Information =>
****************************************

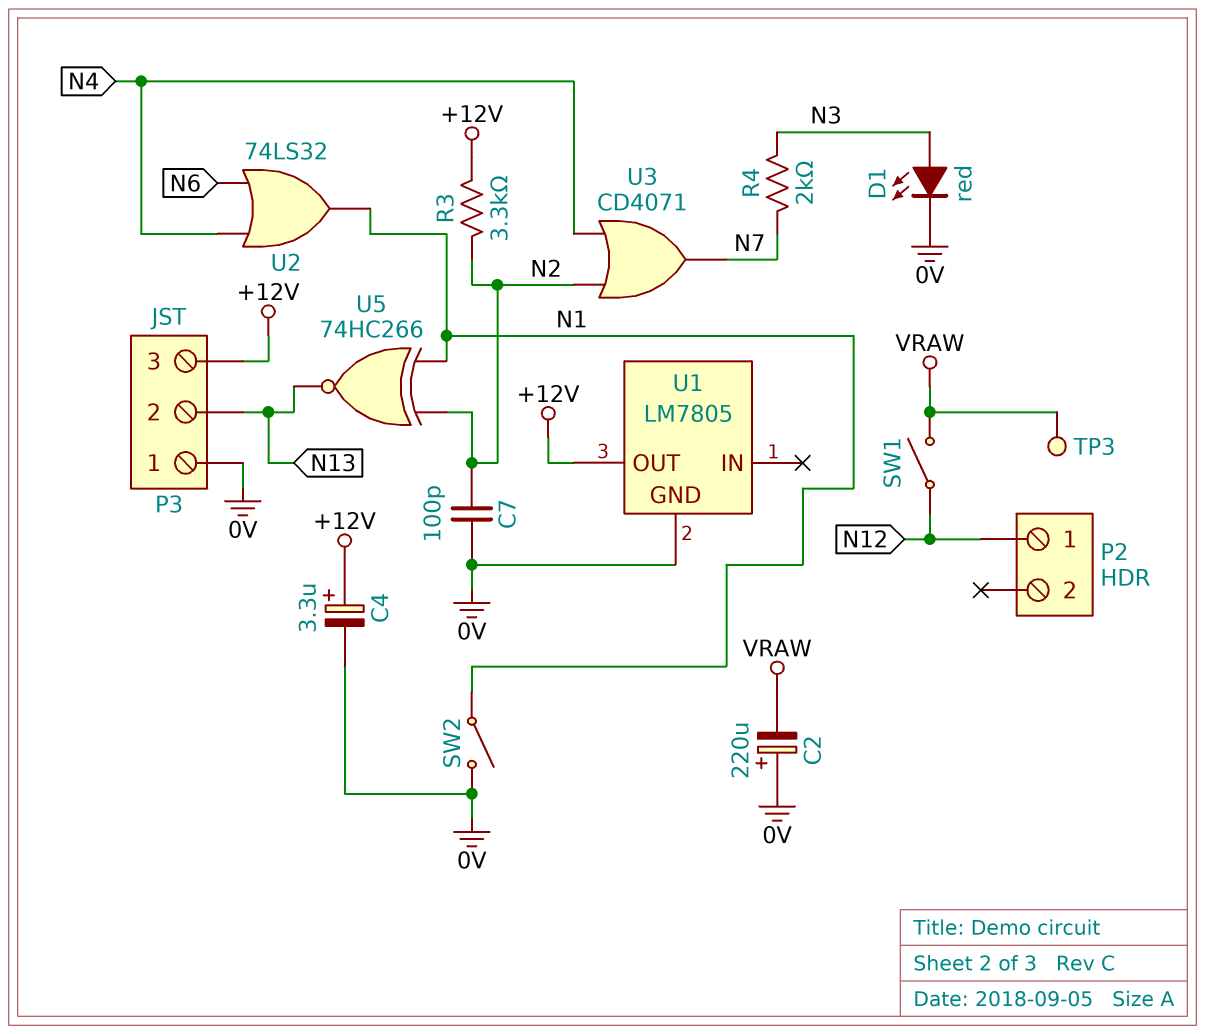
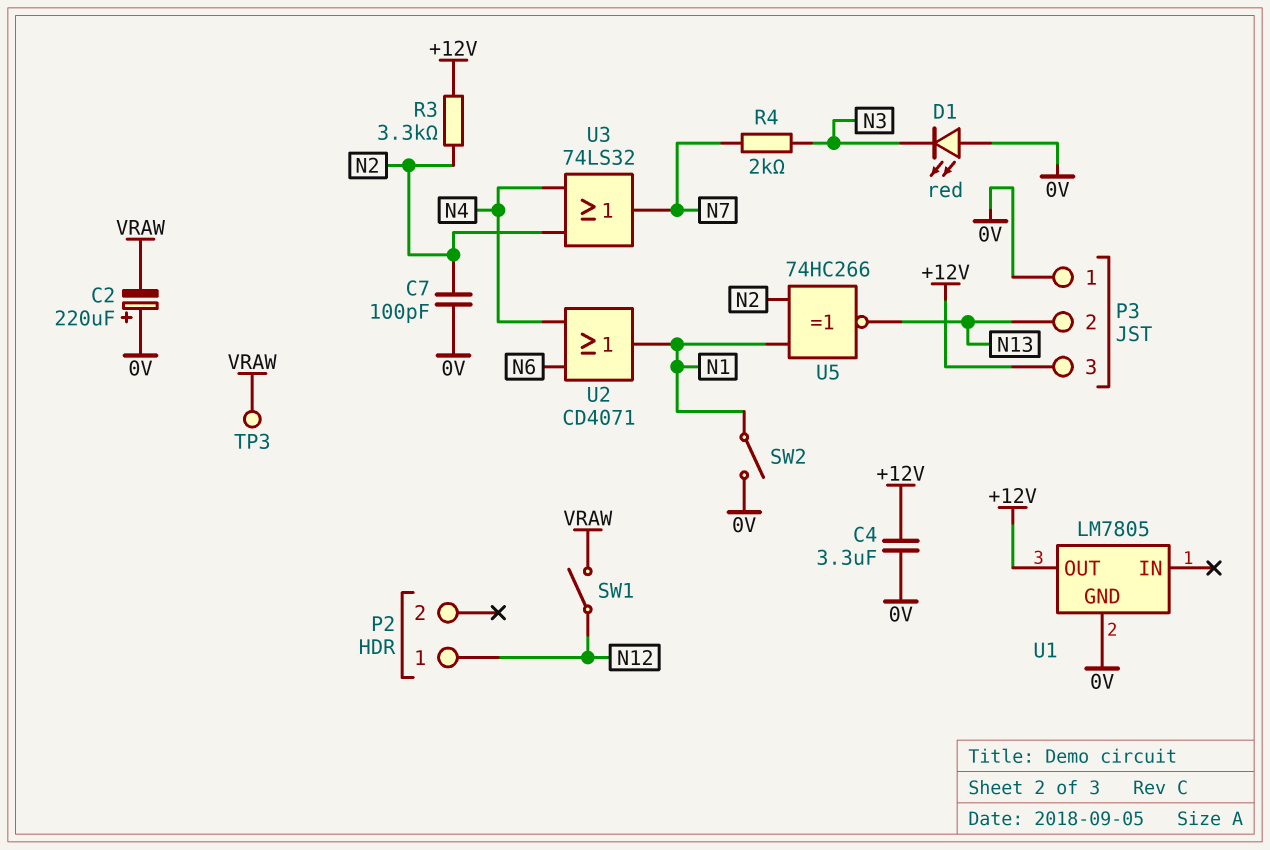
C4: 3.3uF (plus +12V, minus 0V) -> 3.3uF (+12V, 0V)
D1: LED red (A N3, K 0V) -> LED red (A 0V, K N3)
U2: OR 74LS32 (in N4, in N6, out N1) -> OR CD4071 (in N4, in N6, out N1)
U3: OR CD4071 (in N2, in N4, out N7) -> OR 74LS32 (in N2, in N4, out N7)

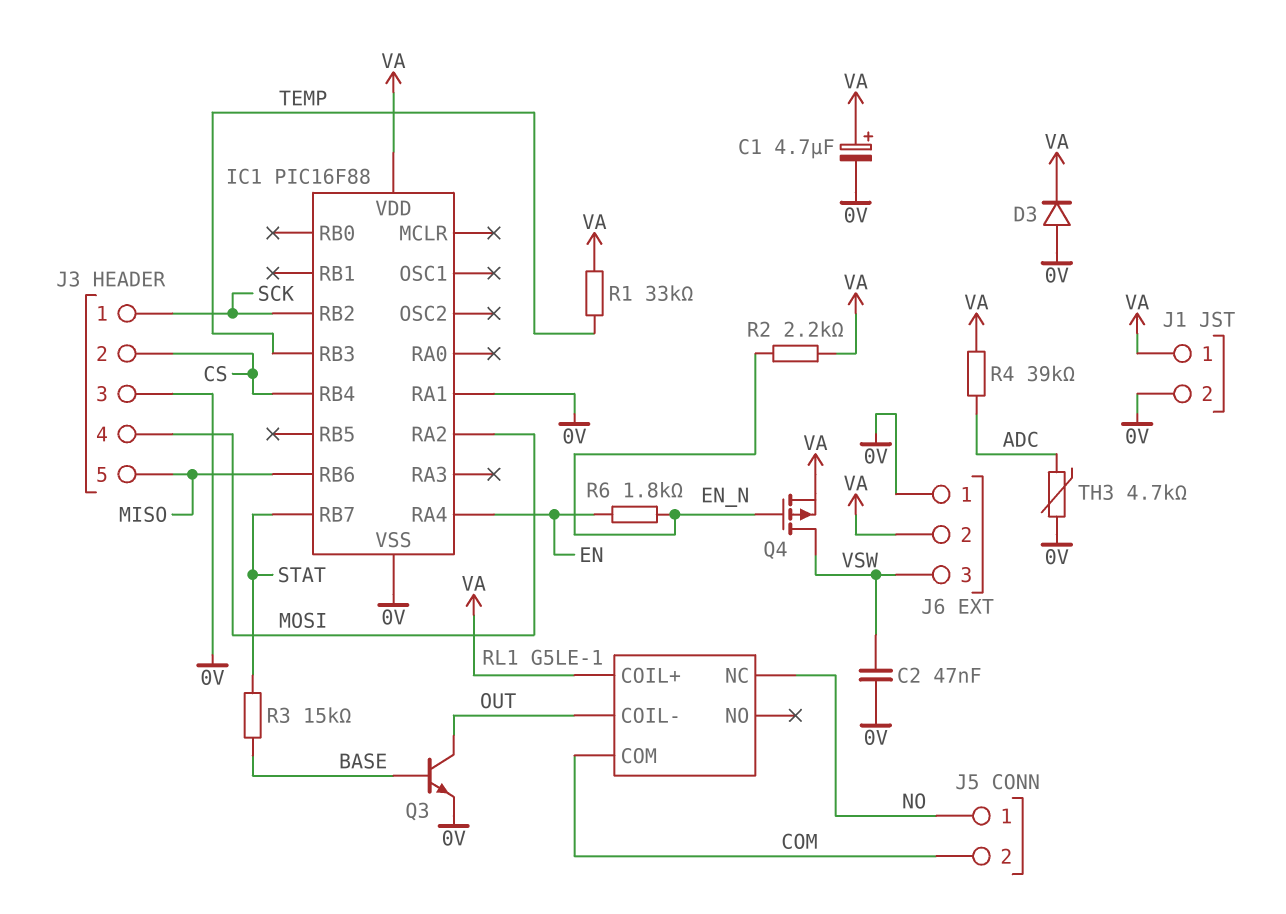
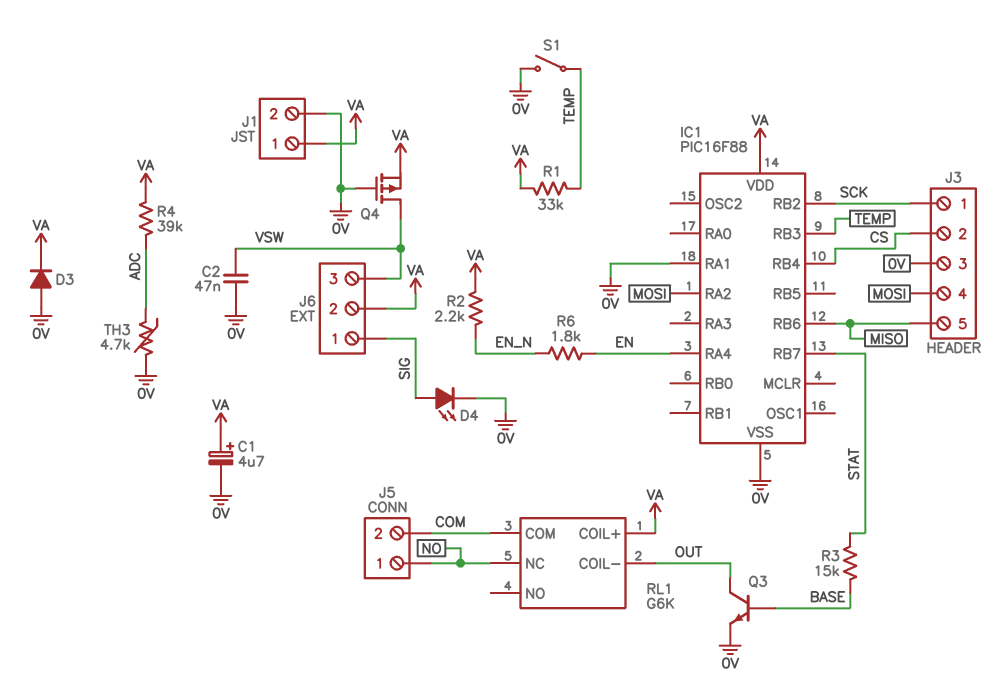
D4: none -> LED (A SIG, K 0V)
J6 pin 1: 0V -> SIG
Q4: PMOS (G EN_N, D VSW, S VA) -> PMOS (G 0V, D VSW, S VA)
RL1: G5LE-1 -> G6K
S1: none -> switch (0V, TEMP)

****************************************

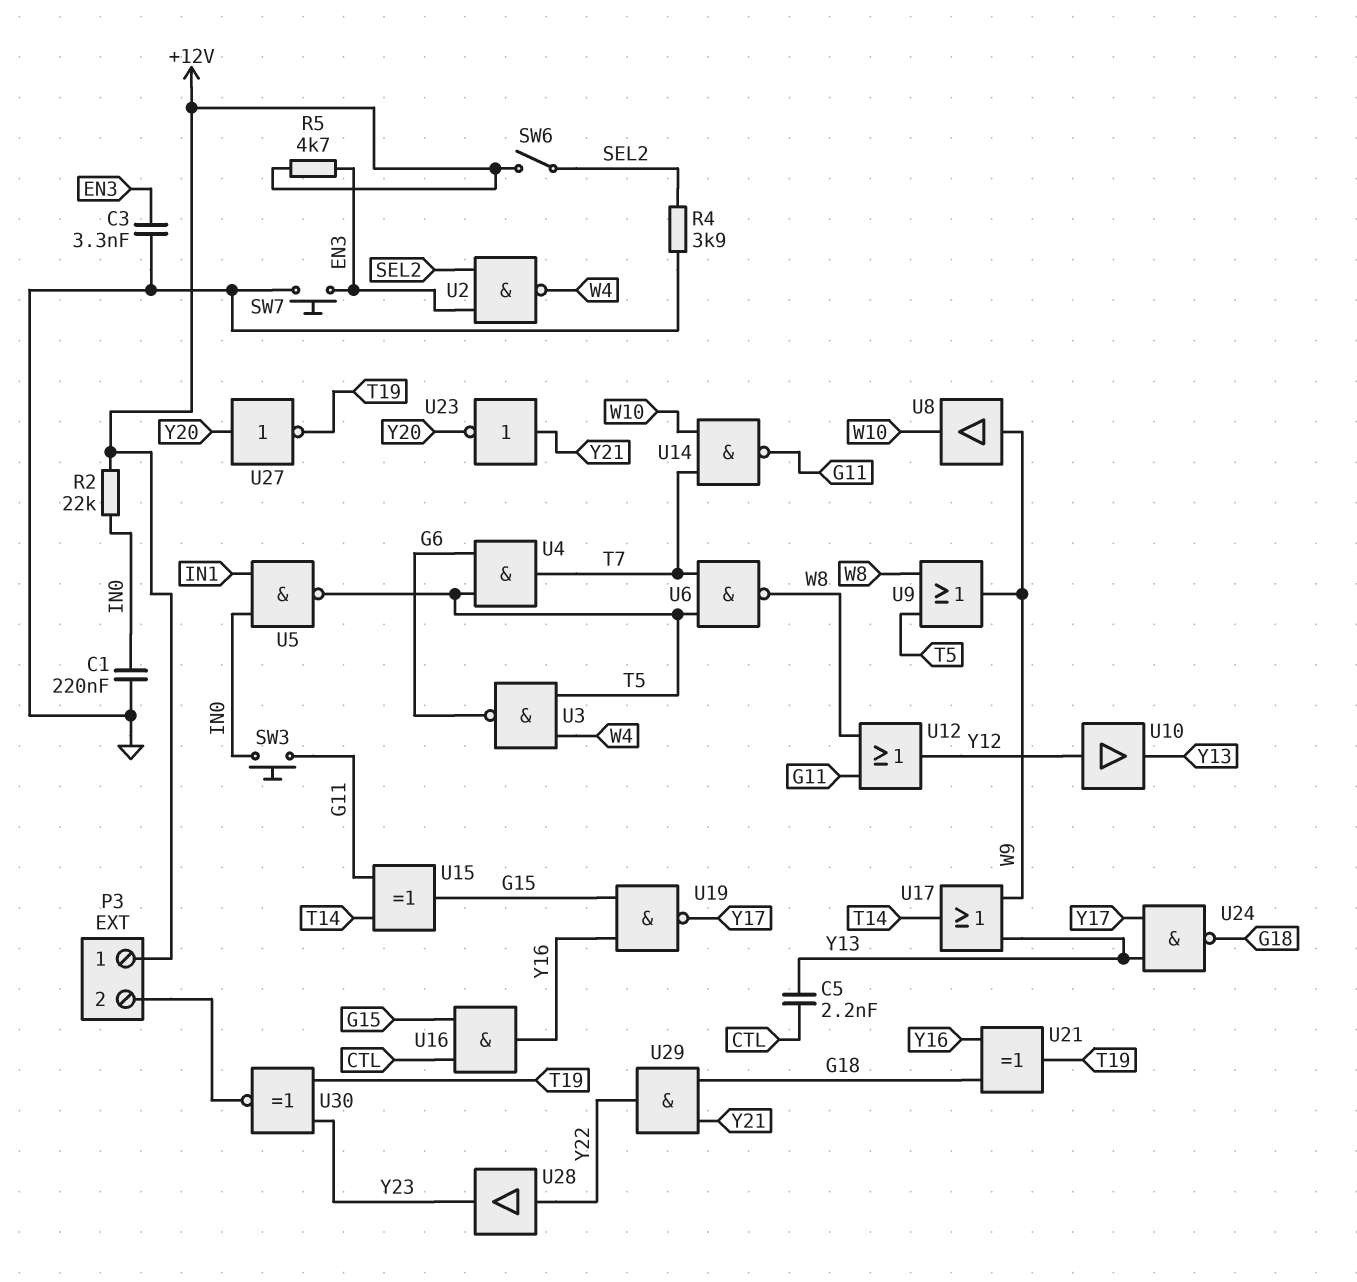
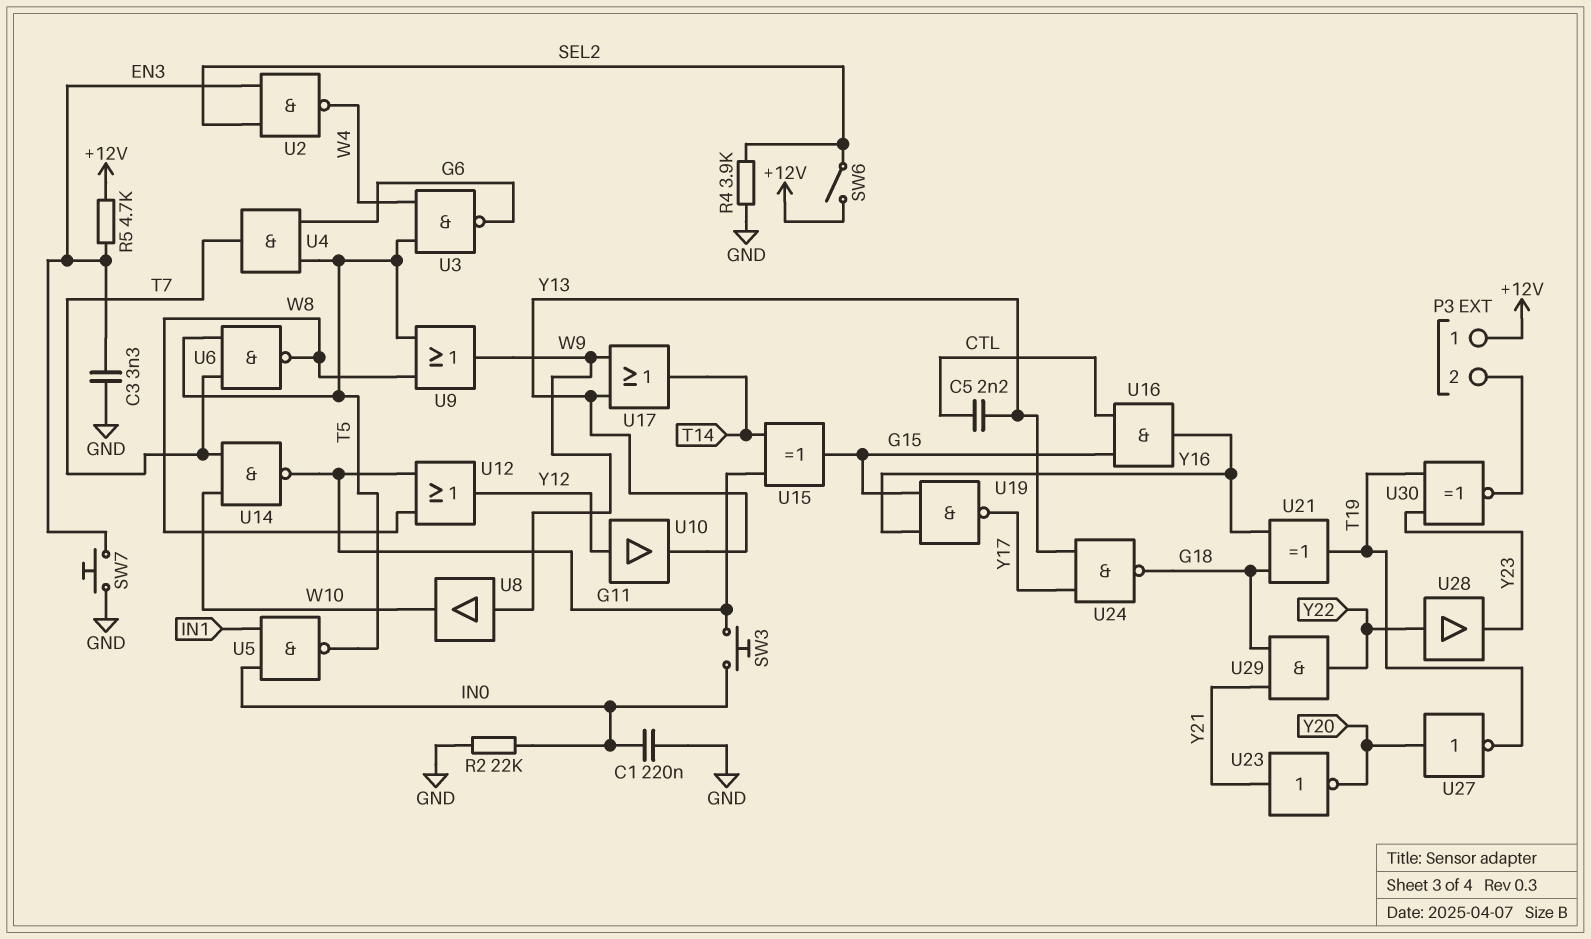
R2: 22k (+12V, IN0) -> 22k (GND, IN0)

****************************************

Task to complete => Check each line of the listing above for the string "none" and return those that contain it.

Your solution =>
D4: none -> LED (A SIG, K 0V)
S1: none -> switch (0V, TEMP)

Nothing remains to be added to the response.